◆ WHAT IS BEING ASKED
Repeat the entries below exactly as they appear, with no pictures.

◆ EXTRACTED DATA
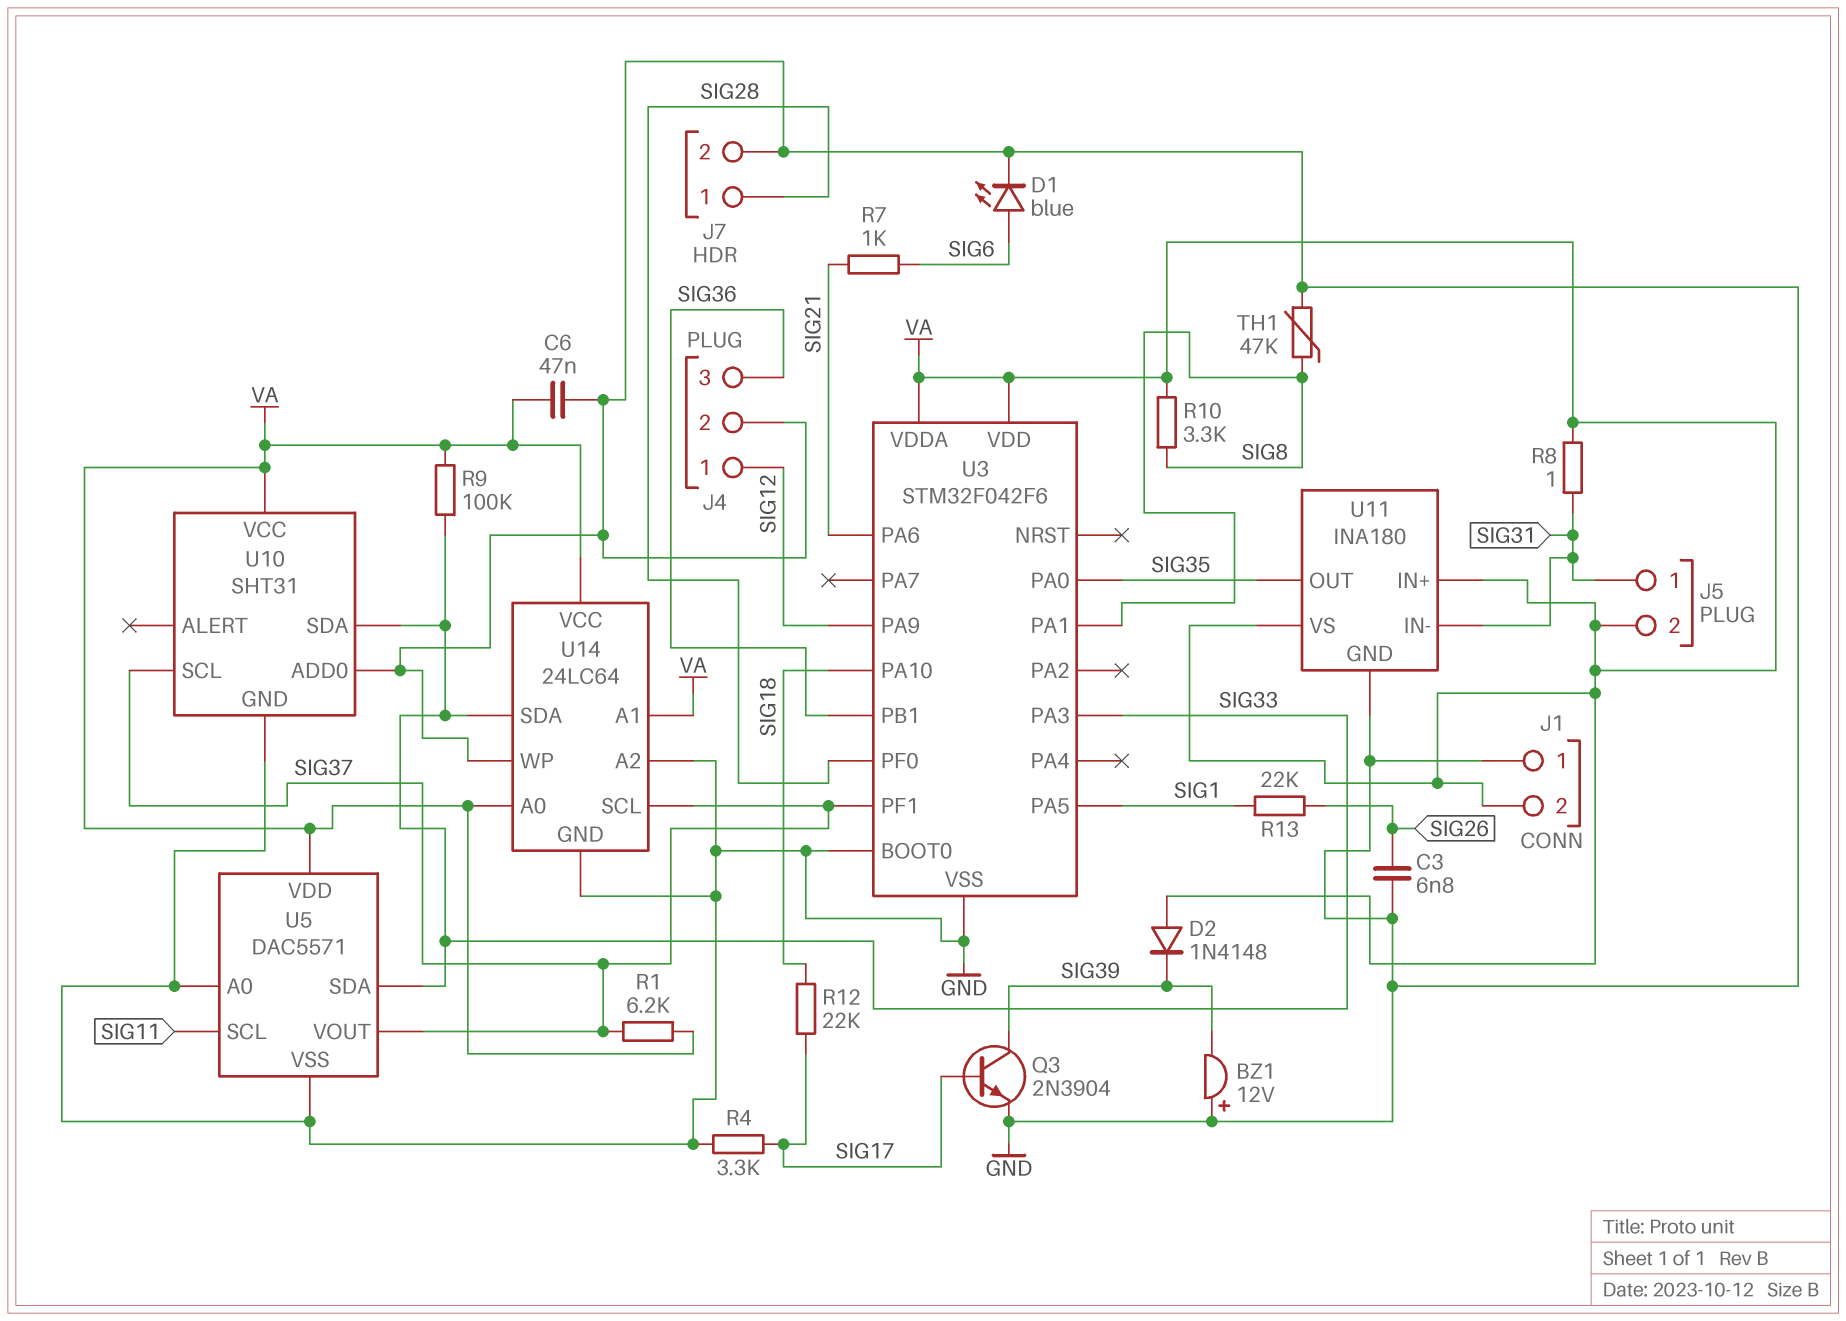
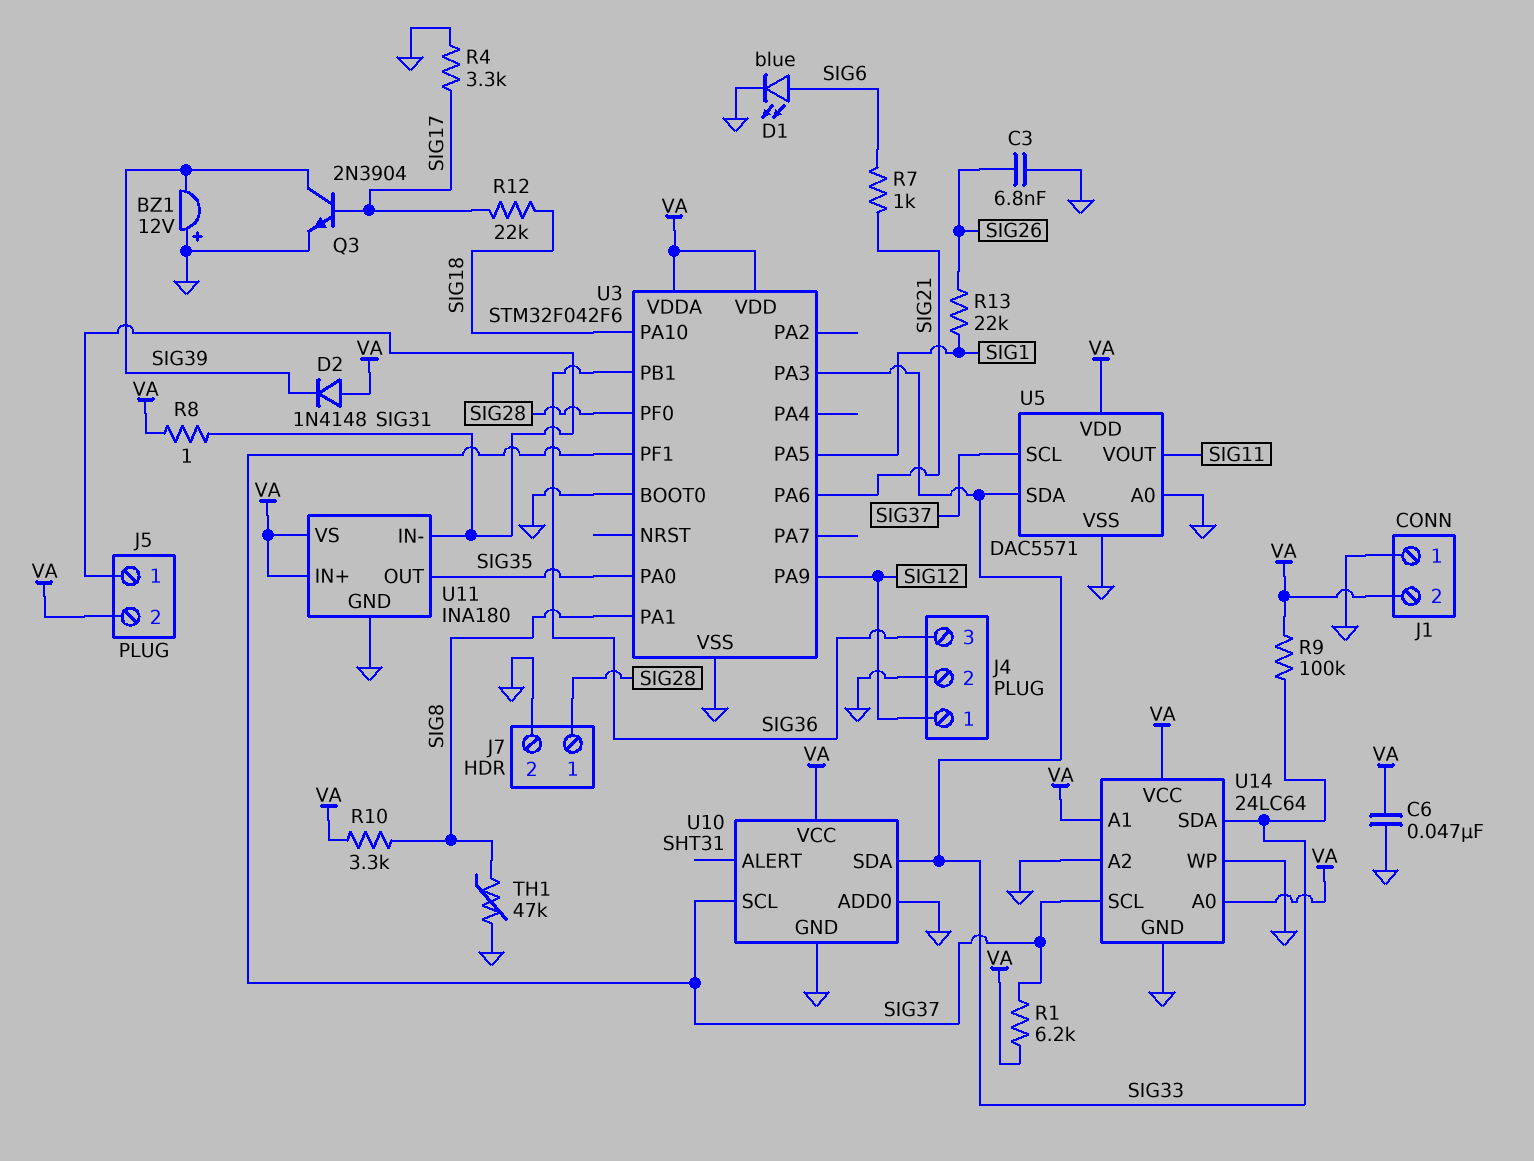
U5 pin SCL: SIG11 -> SIG37
U5 pin VOUT: SIG37 -> SIG11

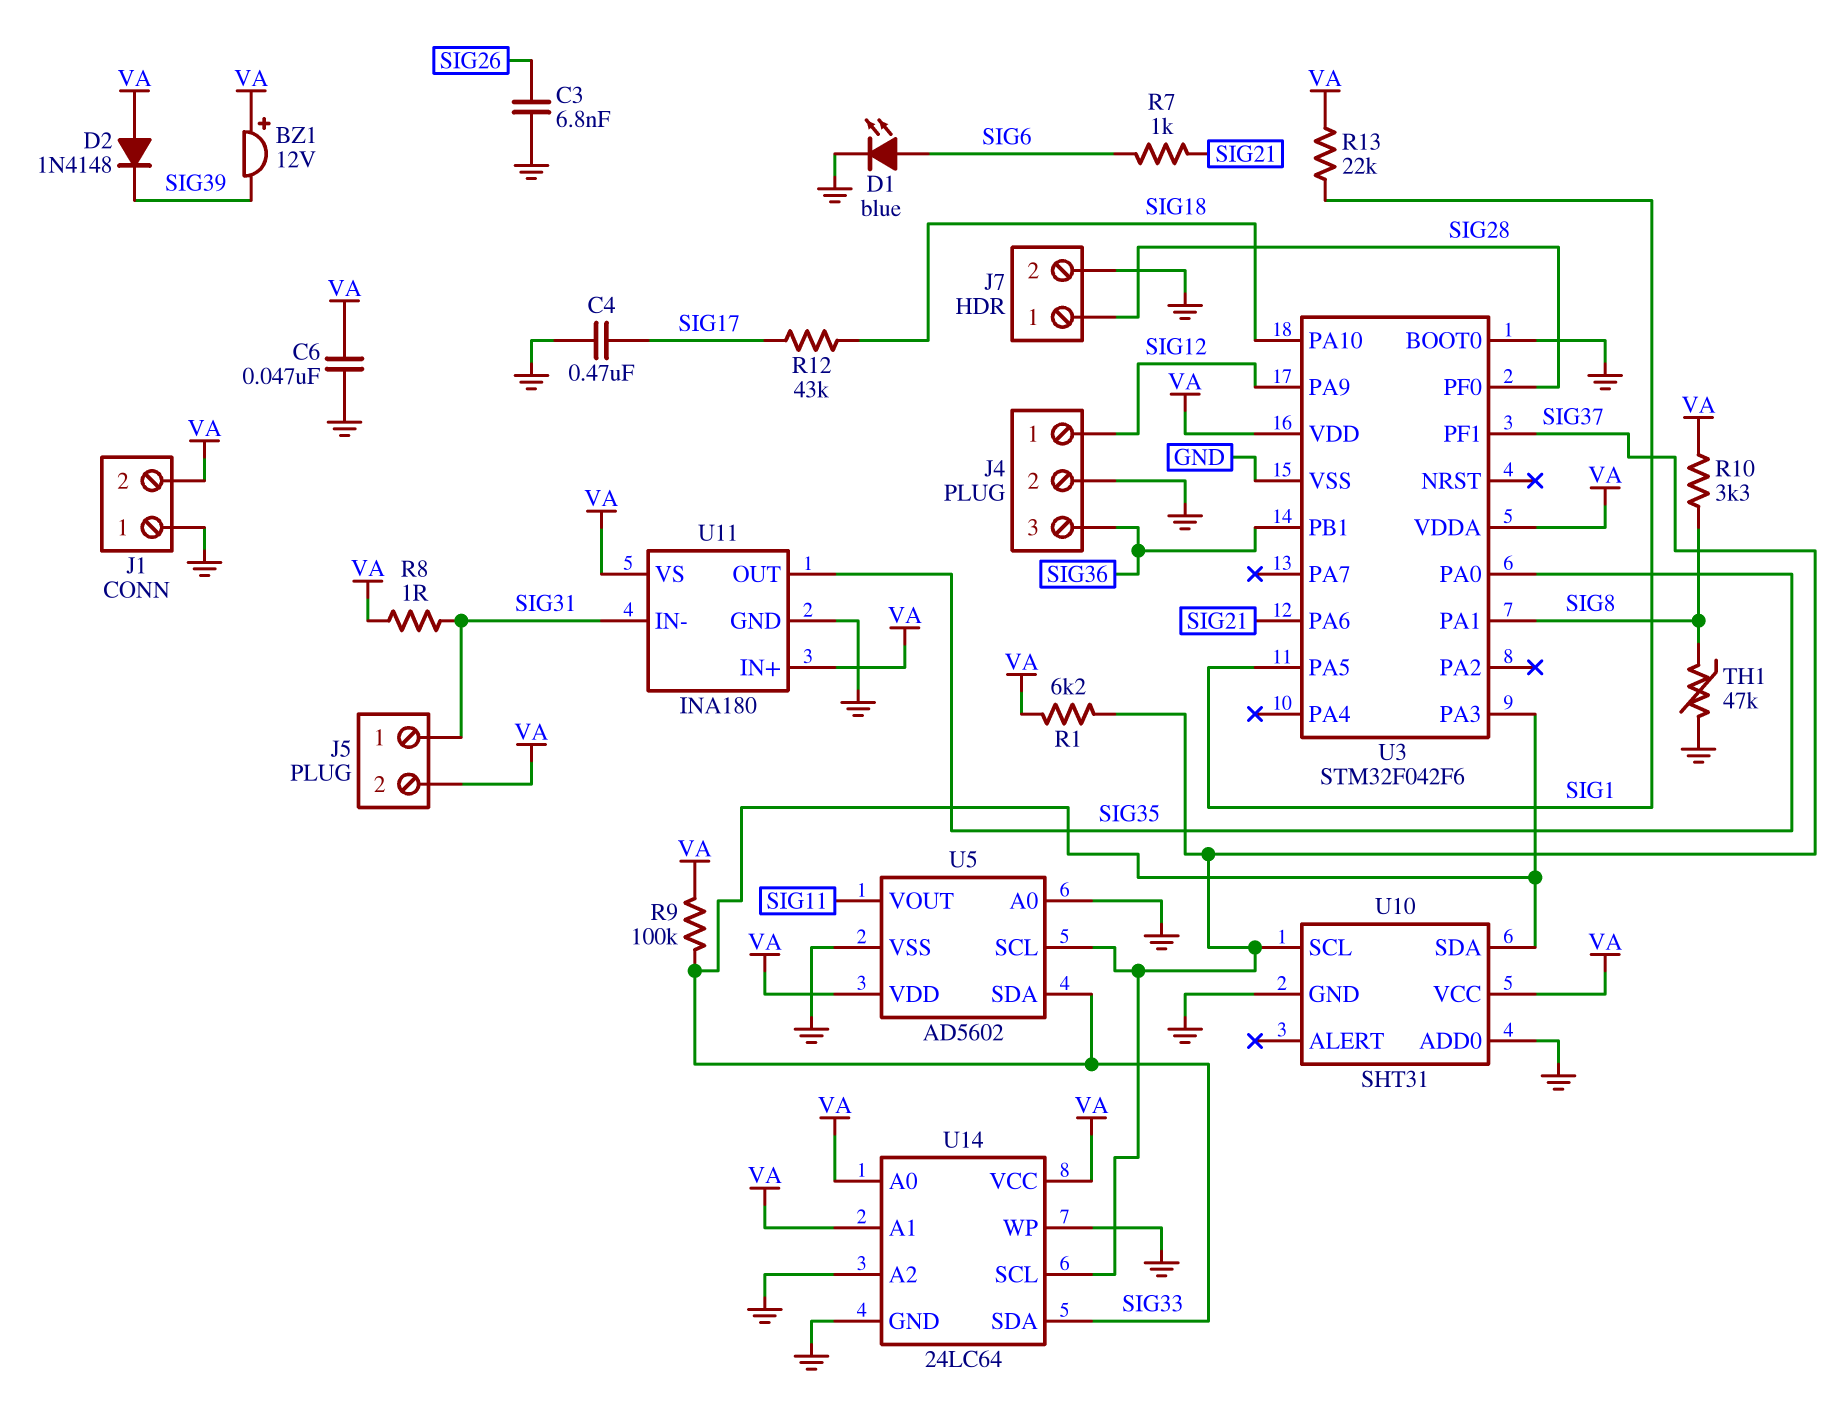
BZ1: buzzer 12V (plus GND, minus SIG39) -> buzzer 12V (plus VA, minus SIG39)
C4: none -> 470nF (GND, SIG17)
Q3: NPN 2N3904 (B SIG17, C SIG39, E GND) -> none
R4: 3.3k (GND, SIG17) -> none
R12: 22k (SIG17, SIG18) -> 43k (SIG17, SIG18)
R13: 22k (SIG1, SIG26) -> 22k (SIG1, VA)
U5: DAC5571 -> AD5602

◆ OUTPUT BELOW
U5 pin SCL: SIG11 -> SIG37
U5 pin VOUT: SIG37 -> SIG11

BZ1: buzzer 12V (plus GND, minus SIG39) -> buzzer 12V (plus VA, minus SIG39)
C4: none -> 470nF (GND, SIG17)
Q3: NPN 2N3904 (B SIG17, C SIG39, E GND) -> none
R4: 3.3k (GND, SIG17) -> none
R12: 22k (SIG17, SIG18) -> 43k (SIG17, SIG18)
R13: 22k (SIG1, SIG26) -> 22k (SIG1, VA)
U5: DAC5571 -> AD5602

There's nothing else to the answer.